**WHAT THE TASK ASKS**
Identify each line in the material that contains the string "markup" and copy those lines out, treating uppercase and lowercase letters as distinct.

(Stored data entries)
──────────

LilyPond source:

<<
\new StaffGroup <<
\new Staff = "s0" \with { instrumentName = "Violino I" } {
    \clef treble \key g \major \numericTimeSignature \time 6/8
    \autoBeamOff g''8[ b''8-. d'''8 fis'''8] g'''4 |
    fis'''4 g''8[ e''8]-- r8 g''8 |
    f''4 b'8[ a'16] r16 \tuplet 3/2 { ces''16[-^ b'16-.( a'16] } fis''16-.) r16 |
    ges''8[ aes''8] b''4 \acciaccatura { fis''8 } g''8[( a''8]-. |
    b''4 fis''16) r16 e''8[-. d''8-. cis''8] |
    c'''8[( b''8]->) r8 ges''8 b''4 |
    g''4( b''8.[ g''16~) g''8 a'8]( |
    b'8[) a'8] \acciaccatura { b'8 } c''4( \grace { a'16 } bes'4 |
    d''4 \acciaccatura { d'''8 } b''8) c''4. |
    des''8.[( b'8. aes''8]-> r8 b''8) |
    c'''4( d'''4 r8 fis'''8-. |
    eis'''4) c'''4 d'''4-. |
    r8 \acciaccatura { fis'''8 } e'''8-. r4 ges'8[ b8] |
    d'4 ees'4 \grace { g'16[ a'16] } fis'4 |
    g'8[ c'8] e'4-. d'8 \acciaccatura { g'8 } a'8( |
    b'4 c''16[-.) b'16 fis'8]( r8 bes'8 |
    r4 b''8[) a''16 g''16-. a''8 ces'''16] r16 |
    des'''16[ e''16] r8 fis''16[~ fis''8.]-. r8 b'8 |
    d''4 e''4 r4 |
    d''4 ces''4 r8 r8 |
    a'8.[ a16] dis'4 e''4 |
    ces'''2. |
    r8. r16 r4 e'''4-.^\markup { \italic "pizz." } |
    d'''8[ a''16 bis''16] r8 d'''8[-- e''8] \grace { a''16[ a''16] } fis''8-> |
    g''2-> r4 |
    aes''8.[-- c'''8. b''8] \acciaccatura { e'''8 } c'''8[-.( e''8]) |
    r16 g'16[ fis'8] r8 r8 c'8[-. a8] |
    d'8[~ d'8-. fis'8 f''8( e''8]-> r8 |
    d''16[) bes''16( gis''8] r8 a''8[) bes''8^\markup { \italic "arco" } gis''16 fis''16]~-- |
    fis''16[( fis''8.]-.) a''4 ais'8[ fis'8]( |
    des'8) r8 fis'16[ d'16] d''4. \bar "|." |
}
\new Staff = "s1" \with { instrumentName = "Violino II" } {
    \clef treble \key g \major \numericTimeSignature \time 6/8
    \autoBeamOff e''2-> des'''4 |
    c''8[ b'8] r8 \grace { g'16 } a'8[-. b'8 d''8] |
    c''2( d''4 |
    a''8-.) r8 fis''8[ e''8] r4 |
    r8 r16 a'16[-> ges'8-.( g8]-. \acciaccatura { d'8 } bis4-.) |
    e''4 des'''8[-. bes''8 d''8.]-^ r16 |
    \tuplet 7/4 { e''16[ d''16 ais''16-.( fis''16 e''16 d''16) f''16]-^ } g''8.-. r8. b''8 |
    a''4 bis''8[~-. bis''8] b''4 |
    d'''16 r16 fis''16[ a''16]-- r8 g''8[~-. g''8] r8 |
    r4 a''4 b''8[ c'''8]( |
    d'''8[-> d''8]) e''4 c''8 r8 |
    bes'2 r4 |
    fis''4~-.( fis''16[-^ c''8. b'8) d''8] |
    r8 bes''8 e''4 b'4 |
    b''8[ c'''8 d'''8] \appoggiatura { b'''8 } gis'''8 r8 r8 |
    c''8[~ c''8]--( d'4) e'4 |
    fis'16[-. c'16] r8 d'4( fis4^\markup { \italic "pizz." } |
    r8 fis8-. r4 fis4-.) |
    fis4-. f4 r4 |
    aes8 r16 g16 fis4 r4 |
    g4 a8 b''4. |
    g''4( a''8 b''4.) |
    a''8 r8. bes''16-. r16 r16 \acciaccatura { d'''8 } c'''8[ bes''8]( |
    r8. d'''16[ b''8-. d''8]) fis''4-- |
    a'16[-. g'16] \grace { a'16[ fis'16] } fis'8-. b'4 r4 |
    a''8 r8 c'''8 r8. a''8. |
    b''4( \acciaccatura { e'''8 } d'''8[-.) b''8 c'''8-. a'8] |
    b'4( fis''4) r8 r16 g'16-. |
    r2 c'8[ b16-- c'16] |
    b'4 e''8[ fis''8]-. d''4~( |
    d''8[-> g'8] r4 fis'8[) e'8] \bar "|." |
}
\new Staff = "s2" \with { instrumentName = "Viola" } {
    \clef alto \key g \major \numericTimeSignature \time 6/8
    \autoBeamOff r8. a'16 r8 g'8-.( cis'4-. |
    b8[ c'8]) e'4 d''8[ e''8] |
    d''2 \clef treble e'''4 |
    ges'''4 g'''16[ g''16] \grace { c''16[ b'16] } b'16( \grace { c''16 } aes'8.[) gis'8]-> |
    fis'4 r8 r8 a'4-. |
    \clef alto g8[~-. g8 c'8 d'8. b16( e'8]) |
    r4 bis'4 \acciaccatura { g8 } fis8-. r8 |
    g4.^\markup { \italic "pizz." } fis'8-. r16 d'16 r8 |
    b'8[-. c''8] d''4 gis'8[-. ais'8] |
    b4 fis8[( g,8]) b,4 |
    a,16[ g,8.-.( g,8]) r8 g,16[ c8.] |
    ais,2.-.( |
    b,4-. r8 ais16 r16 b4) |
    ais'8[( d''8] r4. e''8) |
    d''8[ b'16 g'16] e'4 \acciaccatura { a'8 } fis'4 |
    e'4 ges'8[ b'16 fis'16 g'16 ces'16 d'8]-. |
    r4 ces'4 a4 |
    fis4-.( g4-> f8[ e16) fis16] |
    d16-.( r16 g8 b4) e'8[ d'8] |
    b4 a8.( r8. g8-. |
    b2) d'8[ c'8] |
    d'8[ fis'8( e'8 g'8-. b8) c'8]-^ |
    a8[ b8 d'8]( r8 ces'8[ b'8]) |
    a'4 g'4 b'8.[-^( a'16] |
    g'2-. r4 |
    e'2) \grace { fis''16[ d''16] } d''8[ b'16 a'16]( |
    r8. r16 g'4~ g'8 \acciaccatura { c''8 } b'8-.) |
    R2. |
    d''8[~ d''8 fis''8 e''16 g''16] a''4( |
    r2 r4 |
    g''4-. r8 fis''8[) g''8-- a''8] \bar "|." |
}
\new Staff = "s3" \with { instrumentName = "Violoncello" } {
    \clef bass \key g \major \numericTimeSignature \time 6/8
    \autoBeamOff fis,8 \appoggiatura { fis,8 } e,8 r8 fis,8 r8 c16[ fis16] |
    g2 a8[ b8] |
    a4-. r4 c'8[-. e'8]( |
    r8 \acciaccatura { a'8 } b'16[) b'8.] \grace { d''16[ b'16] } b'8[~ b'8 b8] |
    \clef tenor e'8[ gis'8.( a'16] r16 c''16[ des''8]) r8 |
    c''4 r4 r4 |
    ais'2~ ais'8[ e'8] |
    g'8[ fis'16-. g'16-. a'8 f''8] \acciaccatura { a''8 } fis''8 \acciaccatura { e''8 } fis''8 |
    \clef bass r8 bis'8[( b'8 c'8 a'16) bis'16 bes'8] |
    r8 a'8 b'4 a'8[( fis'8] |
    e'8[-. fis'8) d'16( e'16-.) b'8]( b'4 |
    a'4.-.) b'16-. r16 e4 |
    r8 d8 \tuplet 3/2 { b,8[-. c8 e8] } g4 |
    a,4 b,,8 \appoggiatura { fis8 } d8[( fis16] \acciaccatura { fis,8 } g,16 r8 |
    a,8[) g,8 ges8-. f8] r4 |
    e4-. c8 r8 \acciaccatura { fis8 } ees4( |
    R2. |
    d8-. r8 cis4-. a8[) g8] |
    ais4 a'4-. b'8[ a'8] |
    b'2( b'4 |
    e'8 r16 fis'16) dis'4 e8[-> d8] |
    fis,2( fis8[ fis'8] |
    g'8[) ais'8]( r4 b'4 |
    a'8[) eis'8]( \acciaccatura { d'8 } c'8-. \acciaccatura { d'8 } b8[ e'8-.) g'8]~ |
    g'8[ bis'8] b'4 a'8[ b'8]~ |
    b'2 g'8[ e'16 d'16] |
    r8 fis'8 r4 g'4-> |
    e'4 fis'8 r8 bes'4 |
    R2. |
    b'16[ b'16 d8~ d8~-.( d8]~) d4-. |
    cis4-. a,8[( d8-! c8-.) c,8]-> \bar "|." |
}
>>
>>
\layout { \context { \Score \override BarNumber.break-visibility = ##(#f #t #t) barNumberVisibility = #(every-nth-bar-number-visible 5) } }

──────────

**TASK ANSWER**
    r8. r16 r4 e'''4-.^\markup { \italic "pizz." } |
    d''16[) bes''16( gis''8] r8 a''8[) bes''8^\markup { \italic "arco" } gis''16 fis''16]~-- |
    fis'16[-. c'16] r8 d'4( fis4^\markup { \italic "pizz." } |
    g4.^\markup { \italic "pizz." } fis'8-. r16 d'16 r8 |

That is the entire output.